Segment Start: Entries supplied

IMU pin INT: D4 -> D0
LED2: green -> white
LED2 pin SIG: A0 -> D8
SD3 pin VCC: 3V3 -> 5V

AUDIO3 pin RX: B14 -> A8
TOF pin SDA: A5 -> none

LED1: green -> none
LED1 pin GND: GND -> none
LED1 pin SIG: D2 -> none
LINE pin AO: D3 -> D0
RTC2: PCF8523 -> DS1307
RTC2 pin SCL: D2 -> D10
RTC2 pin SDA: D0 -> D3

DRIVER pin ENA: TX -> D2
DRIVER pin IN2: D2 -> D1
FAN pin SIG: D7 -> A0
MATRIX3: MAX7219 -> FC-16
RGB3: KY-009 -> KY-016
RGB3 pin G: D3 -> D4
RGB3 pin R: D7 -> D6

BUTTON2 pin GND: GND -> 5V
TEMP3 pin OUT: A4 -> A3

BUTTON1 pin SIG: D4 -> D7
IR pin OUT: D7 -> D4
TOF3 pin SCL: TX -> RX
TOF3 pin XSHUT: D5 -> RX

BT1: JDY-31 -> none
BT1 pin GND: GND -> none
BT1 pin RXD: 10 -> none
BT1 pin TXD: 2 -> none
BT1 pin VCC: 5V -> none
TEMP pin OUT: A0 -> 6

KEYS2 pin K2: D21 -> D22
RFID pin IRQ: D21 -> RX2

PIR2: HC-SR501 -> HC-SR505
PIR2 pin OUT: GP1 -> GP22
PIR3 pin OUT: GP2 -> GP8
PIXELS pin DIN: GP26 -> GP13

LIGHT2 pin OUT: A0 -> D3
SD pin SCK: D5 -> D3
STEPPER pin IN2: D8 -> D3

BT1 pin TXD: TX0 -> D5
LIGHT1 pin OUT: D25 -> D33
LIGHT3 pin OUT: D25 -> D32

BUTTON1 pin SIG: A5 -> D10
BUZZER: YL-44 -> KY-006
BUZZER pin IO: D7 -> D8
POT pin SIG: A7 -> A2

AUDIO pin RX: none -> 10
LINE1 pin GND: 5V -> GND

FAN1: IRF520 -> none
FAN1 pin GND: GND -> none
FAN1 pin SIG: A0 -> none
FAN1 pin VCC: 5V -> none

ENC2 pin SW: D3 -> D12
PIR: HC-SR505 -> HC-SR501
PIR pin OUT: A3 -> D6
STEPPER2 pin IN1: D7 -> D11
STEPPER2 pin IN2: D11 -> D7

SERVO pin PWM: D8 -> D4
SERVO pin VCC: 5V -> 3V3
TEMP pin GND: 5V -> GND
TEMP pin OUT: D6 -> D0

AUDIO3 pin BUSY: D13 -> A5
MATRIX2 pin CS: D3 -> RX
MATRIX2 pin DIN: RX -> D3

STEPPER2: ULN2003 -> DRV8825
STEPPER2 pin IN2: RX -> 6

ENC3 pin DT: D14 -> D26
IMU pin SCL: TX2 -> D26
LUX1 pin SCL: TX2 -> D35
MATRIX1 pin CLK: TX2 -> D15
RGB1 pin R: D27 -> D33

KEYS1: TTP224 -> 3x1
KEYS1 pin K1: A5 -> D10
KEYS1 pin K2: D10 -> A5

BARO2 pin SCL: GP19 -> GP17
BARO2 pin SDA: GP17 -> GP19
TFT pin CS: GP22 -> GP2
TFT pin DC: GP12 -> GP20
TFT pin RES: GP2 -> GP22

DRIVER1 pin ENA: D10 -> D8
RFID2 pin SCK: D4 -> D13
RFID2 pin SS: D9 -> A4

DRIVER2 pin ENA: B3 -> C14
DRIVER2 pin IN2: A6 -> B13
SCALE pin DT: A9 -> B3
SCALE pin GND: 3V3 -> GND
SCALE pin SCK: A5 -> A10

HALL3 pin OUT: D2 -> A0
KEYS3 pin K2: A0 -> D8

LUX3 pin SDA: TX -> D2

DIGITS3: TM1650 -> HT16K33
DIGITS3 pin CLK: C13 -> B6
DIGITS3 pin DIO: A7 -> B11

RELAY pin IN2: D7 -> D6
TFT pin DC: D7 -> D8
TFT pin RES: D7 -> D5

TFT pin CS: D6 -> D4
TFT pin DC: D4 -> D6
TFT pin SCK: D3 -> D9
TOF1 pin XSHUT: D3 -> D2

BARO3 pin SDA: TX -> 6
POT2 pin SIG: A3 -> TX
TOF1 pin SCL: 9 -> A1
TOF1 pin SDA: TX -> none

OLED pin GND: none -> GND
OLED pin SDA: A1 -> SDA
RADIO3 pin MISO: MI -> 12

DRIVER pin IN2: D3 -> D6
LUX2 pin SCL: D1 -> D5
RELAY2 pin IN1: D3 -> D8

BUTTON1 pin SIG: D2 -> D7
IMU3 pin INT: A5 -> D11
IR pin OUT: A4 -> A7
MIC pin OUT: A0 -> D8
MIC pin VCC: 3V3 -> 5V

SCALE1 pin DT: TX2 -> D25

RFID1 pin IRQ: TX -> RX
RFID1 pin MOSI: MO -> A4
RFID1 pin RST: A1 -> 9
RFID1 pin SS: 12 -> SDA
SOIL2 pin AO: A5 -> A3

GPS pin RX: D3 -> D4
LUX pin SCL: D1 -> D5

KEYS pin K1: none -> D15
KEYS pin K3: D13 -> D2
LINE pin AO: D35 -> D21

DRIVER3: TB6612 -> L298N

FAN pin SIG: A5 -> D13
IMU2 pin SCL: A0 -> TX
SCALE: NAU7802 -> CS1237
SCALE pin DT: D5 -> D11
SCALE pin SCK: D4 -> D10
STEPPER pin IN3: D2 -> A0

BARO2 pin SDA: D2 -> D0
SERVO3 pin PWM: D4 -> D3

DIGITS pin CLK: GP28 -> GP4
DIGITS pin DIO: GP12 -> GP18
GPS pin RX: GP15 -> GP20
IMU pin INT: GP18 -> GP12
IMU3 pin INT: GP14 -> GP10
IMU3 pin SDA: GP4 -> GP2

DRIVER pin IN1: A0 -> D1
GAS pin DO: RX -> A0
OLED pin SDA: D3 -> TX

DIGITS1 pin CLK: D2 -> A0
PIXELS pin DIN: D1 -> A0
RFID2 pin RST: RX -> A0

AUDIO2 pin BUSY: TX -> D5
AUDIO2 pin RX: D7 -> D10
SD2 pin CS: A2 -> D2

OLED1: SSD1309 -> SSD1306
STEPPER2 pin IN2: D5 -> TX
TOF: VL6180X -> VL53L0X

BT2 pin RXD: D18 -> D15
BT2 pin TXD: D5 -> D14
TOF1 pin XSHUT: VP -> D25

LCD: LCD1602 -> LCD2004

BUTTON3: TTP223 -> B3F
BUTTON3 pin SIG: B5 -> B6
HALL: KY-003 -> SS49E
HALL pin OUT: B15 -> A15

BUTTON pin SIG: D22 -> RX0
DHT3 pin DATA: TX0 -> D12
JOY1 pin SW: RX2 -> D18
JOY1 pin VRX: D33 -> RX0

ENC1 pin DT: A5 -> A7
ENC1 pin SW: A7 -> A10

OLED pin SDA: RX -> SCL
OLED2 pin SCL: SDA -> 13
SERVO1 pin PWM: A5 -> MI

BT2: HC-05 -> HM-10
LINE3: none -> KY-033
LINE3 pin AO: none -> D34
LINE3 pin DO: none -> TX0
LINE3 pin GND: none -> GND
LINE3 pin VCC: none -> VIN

Segment End: Entries supplied

Without changing anything, quote the lines from the top of the data to the line that contains "POT pin SIG: A7 -> A2", including that line.

IMU pin INT: D4 -> D0
LED2: green -> white
LED2 pin SIG: A0 -> D8
SD3 pin VCC: 3V3 -> 5V

AUDIO3 pin RX: B14 -> A8
TOF pin SDA: A5 -> none

LED1: green -> none
LED1 pin GND: GND -> none
LED1 pin SIG: D2 -> none
LINE pin AO: D3 -> D0
RTC2: PCF8523 -> DS1307
RTC2 pin SCL: D2 -> D10
RTC2 pin SDA: D0 -> D3

DRIVER pin ENA: TX -> D2
DRIVER pin IN2: D2 -> D1
FAN pin SIG: D7 -> A0
MATRIX3: MAX7219 -> FC-16
RGB3: KY-009 -> KY-016
RGB3 pin G: D3 -> D4
RGB3 pin R: D7 -> D6

BUTTON2 pin GND: GND -> 5V
TEMP3 pin OUT: A4 -> A3

BUTTON1 pin SIG: D4 -> D7
IR pin OUT: D7 -> D4
TOF3 pin SCL: TX -> RX
TOF3 pin XSHUT: D5 -> RX

BT1: JDY-31 -> none
BT1 pin GND: GND -> none
BT1 pin RXD: 10 -> none
BT1 pin TXD: 2 -> none
BT1 pin VCC: 5V -> none
TEMP pin OUT: A0 -> 6

KEYS2 pin K2: D21 -> D22
RFID pin IRQ: D21 -> RX2

PIR2: HC-SR501 -> HC-SR505
PIR2 pin OUT: GP1 -> GP22
PIR3 pin OUT: GP2 -> GP8
PIXELS pin DIN: GP26 -> GP13

LIGHT2 pin OUT: A0 -> D3
SD pin SCK: D5 -> D3
STEPPER pin IN2: D8 -> D3

BT1 pin TXD: TX0 -> D5
LIGHT1 pin OUT: D25 -> D33
LIGHT3 pin OUT: D25 -> D32

BUTTON1 pin SIG: A5 -> D10
BUZZER: YL-44 -> KY-006
BUZZER pin IO: D7 -> D8
POT pin SIG: A7 -> A2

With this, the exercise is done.